PROBLEM STATEMENT => Copy each line of the entries below that contains the string "HALL".

----- RECORDED DATA -----

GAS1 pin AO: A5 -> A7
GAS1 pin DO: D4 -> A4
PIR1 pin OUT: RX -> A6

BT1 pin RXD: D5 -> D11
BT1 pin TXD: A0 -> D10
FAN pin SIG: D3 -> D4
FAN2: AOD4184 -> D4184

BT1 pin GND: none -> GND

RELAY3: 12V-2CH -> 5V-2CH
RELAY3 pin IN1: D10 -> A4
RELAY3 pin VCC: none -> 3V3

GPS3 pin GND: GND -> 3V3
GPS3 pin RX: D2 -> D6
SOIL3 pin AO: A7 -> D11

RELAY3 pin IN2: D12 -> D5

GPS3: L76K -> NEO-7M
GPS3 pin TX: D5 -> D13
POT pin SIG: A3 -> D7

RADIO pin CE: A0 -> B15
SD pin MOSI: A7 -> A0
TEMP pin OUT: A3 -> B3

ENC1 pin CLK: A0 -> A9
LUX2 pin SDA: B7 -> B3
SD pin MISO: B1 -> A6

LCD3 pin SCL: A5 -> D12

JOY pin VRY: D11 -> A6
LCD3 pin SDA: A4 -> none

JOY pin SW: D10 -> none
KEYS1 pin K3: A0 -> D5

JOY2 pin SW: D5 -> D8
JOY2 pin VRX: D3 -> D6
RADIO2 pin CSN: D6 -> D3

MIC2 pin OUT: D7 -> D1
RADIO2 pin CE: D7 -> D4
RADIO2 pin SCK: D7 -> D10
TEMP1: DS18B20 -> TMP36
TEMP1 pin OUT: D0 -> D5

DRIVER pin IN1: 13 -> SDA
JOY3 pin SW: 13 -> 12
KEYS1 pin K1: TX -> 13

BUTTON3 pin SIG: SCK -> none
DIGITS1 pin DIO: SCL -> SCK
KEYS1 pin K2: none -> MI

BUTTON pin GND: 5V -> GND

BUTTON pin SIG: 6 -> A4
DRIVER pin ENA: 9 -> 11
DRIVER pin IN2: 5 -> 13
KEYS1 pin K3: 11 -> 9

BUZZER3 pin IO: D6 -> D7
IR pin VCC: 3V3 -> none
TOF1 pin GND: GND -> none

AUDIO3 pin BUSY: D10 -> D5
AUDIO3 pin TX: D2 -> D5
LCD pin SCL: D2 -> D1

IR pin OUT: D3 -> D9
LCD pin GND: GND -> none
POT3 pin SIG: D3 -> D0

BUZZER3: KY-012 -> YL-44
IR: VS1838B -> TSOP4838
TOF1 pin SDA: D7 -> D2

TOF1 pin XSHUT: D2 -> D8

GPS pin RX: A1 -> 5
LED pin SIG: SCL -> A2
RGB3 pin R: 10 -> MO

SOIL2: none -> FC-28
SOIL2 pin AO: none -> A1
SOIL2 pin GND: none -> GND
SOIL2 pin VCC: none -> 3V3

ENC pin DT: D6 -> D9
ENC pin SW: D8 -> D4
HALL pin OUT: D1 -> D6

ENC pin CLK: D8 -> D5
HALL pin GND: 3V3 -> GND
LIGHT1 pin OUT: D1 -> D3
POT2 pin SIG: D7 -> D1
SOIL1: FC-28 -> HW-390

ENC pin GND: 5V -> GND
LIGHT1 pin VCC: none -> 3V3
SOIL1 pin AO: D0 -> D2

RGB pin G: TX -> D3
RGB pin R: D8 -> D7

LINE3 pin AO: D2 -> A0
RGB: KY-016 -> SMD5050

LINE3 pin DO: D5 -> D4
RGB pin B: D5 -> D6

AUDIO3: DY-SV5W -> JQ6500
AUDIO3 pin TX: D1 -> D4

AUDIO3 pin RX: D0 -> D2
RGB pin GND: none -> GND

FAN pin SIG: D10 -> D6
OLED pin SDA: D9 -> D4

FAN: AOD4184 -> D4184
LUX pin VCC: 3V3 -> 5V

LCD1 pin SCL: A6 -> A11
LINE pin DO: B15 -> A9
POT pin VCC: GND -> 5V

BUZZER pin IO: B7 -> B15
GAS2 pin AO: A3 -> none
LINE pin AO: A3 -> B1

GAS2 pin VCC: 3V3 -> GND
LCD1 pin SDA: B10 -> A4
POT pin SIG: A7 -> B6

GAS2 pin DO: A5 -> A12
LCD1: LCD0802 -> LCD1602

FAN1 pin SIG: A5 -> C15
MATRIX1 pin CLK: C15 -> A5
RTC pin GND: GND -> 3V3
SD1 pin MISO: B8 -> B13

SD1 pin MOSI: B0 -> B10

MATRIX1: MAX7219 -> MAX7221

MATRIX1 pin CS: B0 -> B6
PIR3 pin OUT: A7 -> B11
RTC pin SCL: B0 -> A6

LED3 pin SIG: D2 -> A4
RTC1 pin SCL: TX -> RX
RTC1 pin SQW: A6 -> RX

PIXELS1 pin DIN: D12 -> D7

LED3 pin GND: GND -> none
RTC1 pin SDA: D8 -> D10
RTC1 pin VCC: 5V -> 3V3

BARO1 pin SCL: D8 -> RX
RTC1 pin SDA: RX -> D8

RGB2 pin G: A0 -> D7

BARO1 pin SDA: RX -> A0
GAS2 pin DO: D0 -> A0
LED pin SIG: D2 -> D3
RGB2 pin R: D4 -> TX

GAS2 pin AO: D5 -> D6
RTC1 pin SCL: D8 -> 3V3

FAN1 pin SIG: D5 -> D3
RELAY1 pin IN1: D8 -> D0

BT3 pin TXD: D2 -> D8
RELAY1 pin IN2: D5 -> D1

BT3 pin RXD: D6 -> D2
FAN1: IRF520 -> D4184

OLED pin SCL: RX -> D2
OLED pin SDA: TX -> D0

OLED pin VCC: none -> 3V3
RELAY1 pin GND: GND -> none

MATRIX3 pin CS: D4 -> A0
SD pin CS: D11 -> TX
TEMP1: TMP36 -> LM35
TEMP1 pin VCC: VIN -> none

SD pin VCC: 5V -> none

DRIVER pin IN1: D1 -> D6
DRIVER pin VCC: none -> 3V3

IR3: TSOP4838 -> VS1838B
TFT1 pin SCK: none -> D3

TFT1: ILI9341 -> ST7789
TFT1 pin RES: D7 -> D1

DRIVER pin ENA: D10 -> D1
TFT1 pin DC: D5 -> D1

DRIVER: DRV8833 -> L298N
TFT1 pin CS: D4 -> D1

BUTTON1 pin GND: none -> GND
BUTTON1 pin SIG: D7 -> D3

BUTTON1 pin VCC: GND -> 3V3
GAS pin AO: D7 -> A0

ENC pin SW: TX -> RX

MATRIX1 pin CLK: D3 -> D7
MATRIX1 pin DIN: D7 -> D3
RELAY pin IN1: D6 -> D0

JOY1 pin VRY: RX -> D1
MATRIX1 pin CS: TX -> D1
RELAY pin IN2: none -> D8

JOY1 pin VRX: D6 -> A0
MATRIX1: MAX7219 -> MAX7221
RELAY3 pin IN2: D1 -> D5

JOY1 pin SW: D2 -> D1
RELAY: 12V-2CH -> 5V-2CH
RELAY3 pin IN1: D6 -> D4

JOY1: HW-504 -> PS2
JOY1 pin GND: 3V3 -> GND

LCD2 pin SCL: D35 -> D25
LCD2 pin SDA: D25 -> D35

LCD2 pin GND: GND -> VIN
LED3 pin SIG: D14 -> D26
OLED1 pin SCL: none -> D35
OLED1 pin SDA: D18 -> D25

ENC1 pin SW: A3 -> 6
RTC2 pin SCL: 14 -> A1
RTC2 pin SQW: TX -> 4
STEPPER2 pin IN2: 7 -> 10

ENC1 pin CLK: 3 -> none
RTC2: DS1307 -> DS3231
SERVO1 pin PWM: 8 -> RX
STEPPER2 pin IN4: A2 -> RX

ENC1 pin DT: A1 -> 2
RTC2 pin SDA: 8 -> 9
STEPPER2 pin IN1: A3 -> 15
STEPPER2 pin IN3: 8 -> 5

-----

YOUR RESPONSE =>
HALL pin OUT: D1 -> D6
HALL pin GND: 3V3 -> GND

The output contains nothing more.